*Dataset records*.
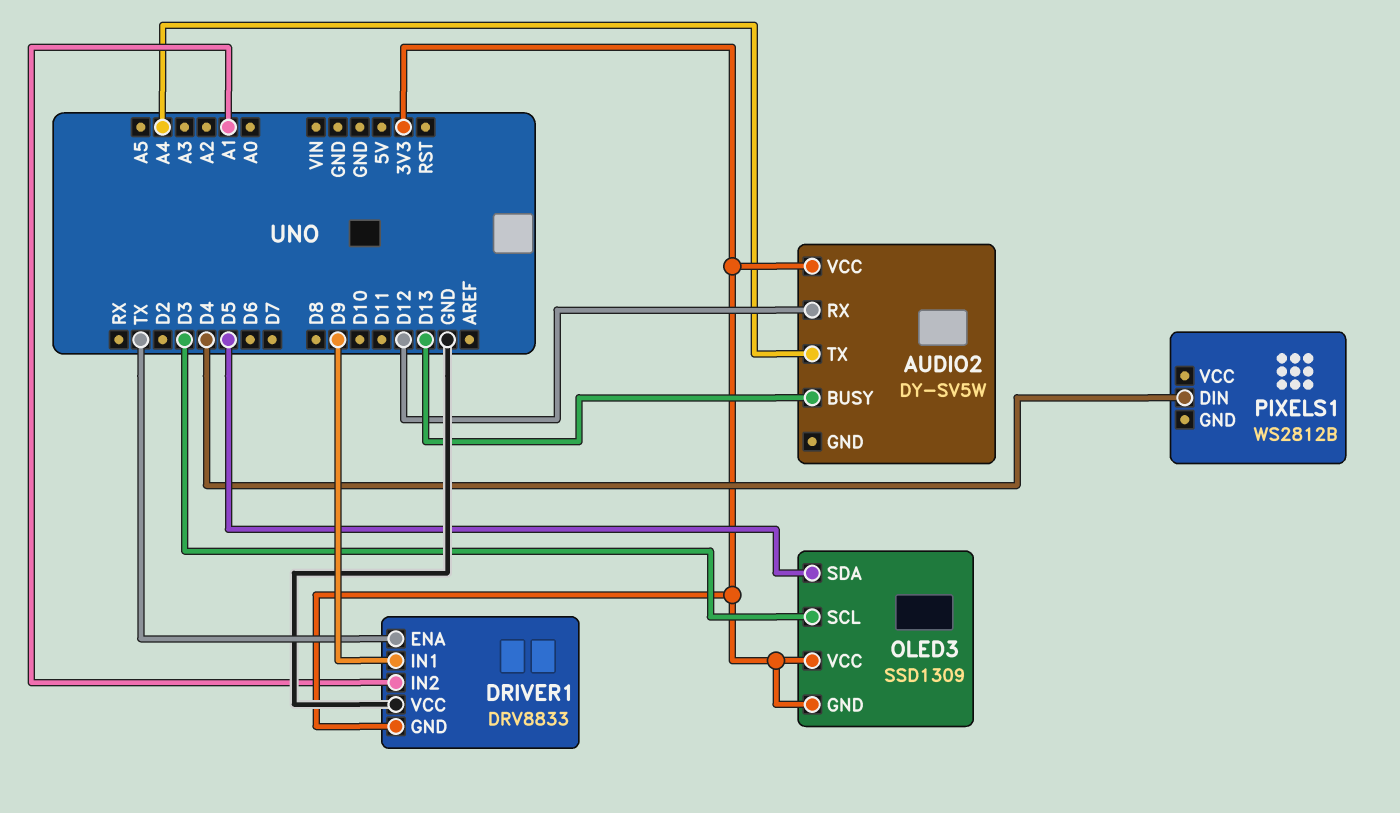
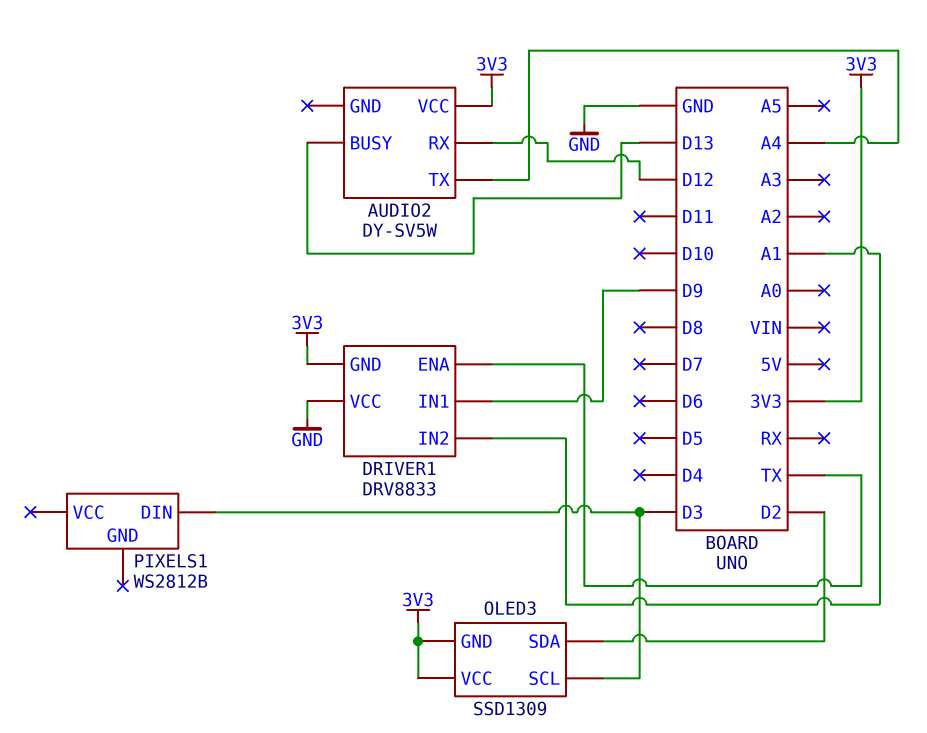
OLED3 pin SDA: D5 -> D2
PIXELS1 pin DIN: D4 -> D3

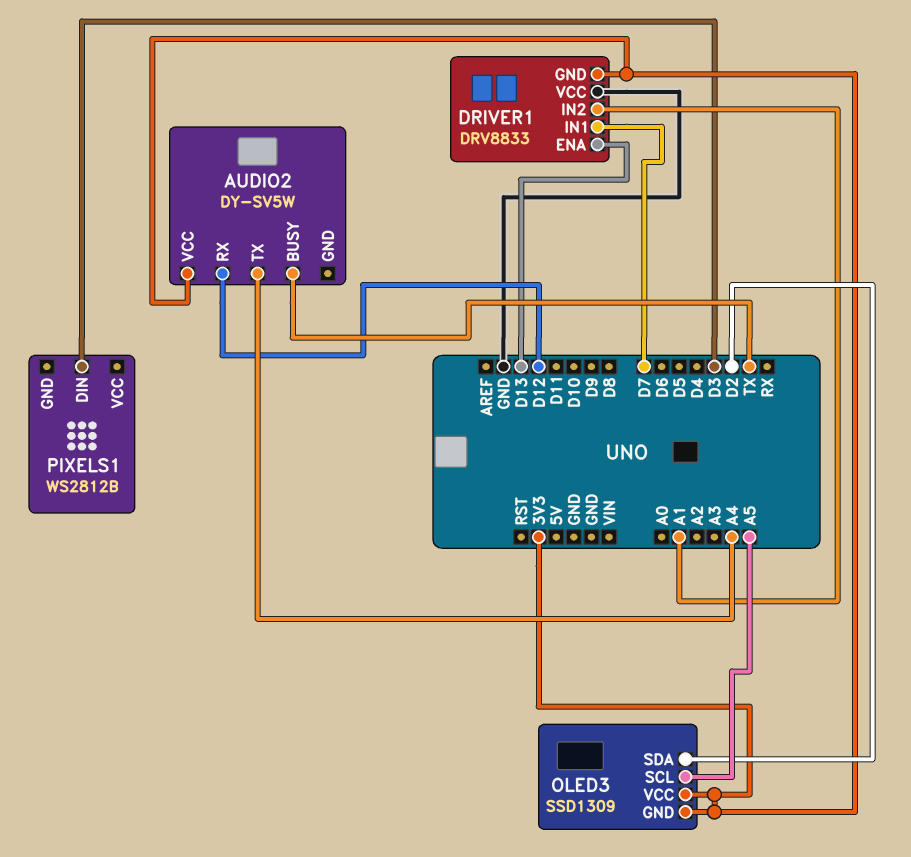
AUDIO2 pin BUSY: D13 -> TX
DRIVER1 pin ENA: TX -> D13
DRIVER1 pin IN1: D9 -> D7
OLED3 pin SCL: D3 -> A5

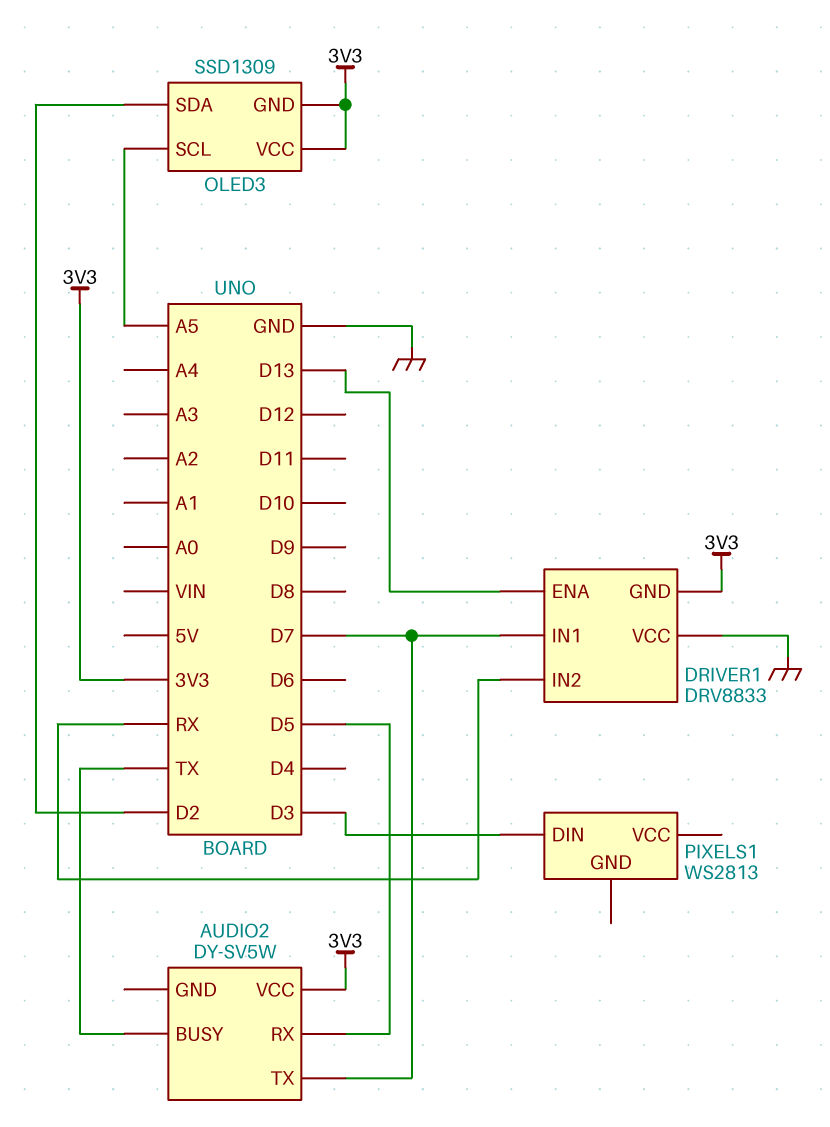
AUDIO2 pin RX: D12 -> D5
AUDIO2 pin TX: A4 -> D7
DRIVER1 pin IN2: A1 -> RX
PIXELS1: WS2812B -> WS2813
==
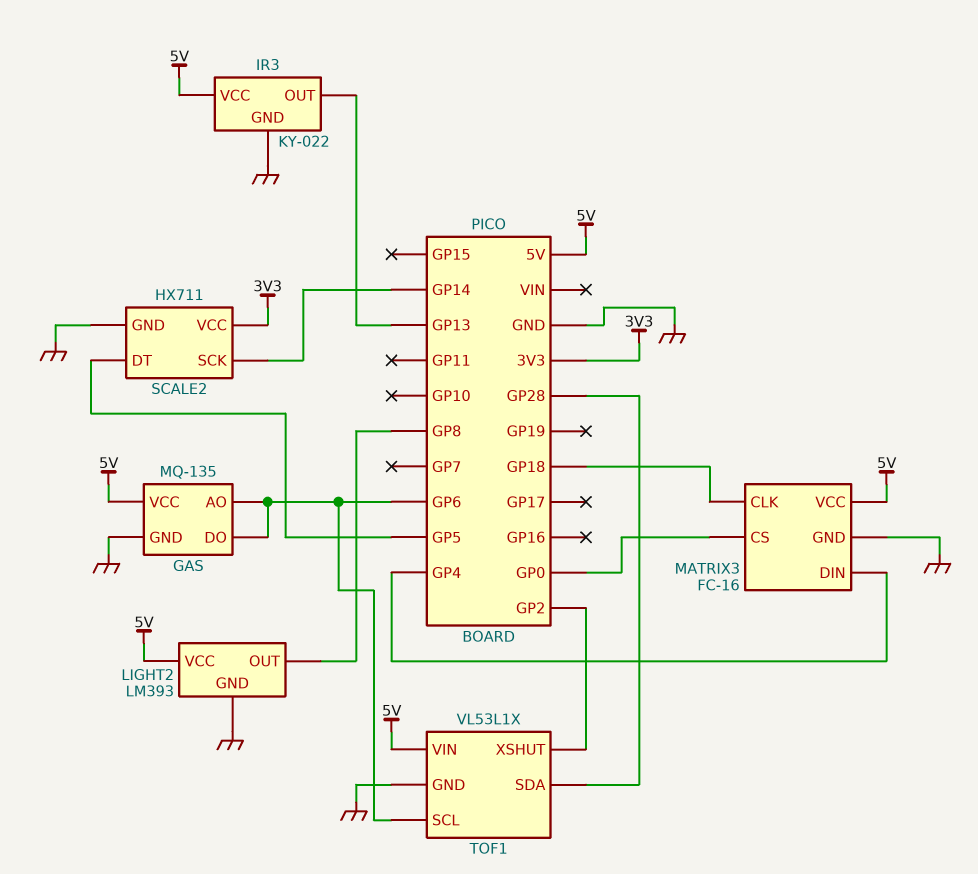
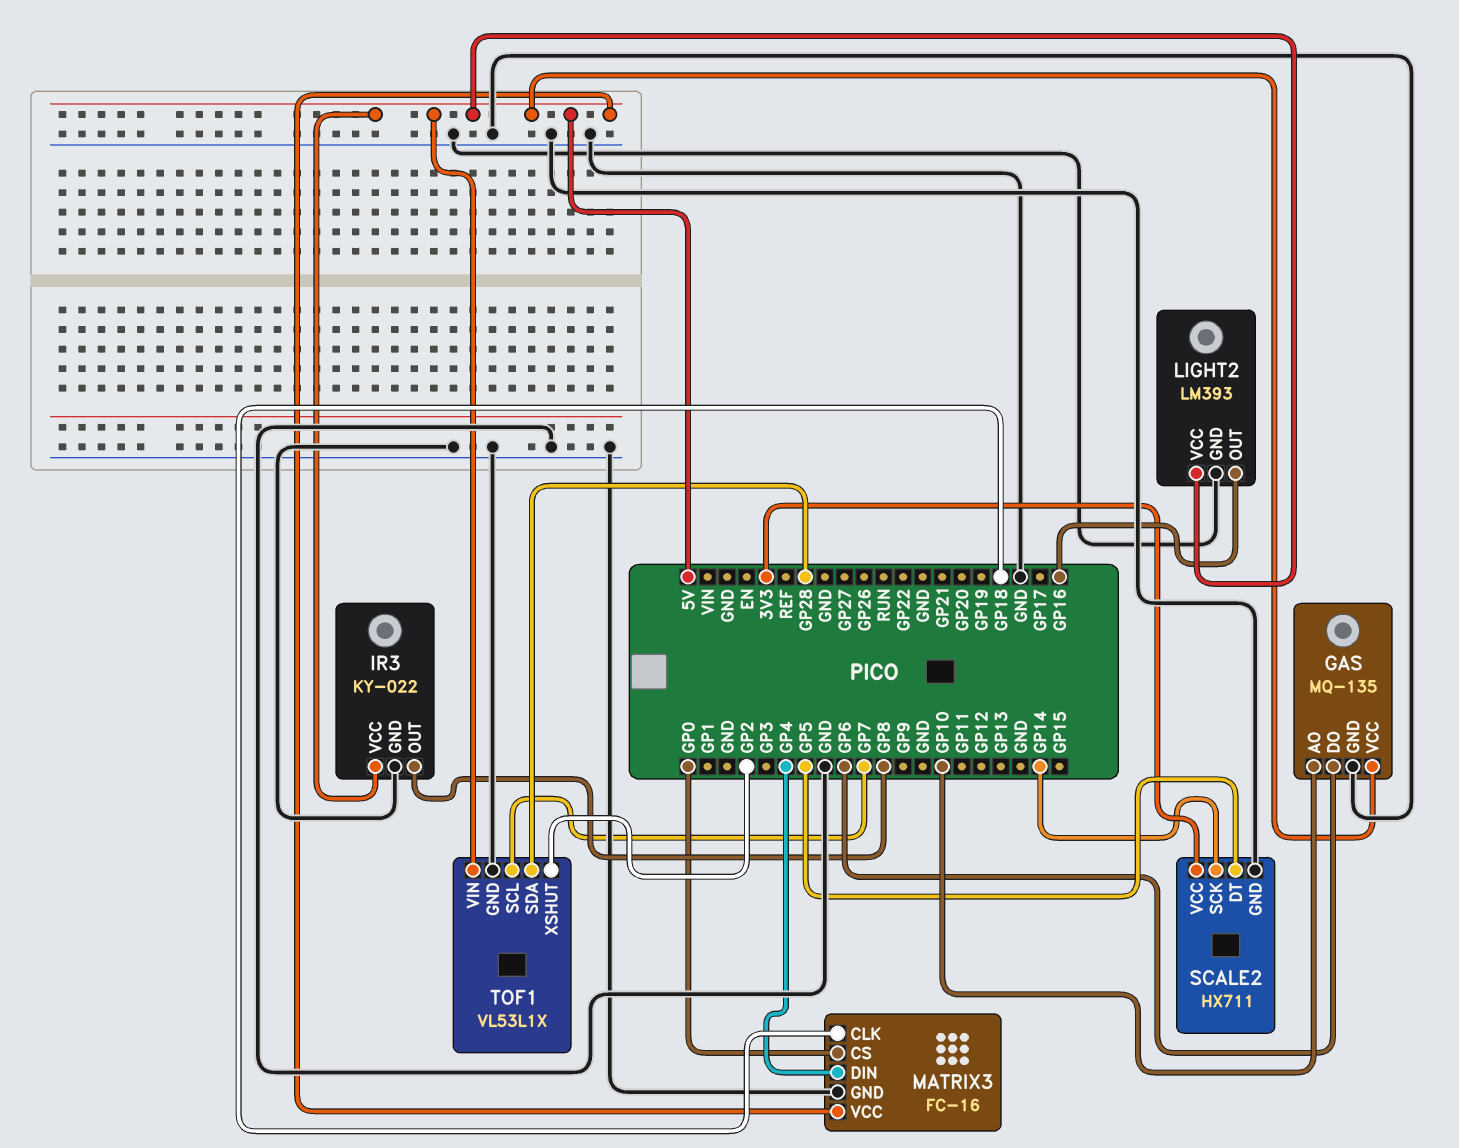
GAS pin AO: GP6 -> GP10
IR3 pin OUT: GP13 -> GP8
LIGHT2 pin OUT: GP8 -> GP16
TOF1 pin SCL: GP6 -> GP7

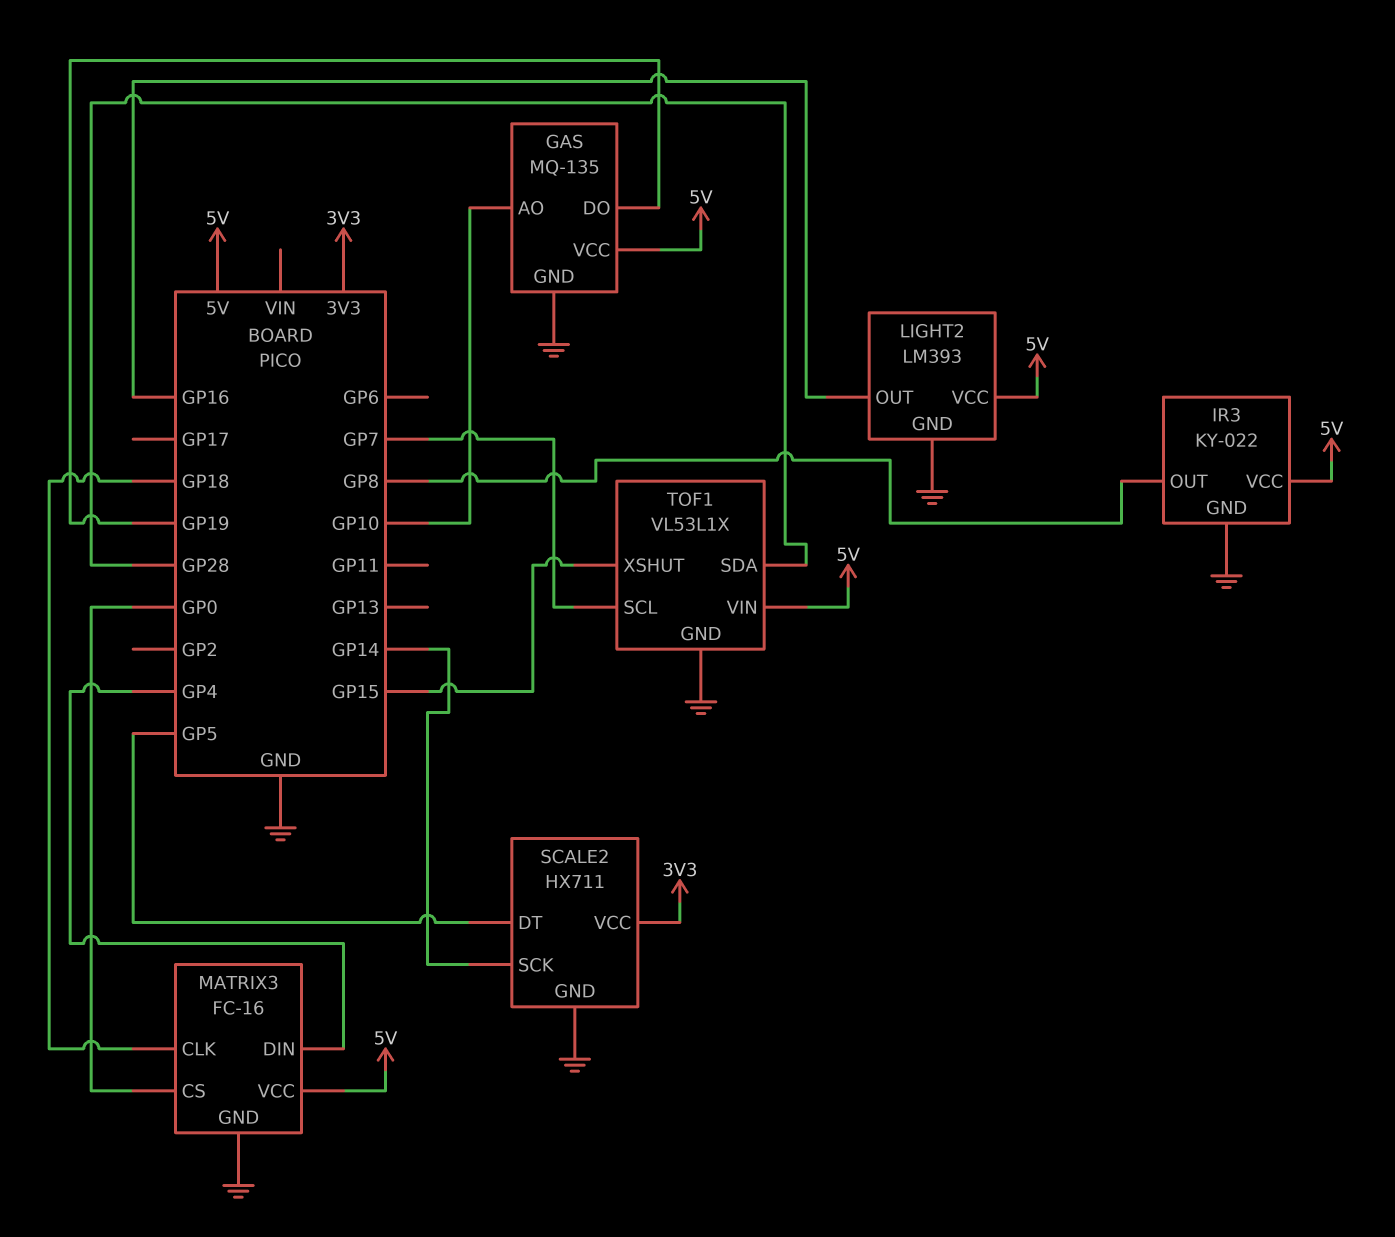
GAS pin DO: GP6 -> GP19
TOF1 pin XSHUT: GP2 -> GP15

*Task instructions*.
Take the material above from the line containing "GAS pin AO: GP6 -> GP10" up to and including the line containing "TOF1 pin XSHUT: GP2 -> GP15" and retype it exactly, without any pictures.

*Output of the task*.
GAS pin AO: GP6 -> GP10
IR3 pin OUT: GP13 -> GP8
LIGHT2 pin OUT: GP8 -> GP16
TOF1 pin SCL: GP6 -> GP7

GAS pin DO: GP6 -> GP19
TOF1 pin XSHUT: GP2 -> GP15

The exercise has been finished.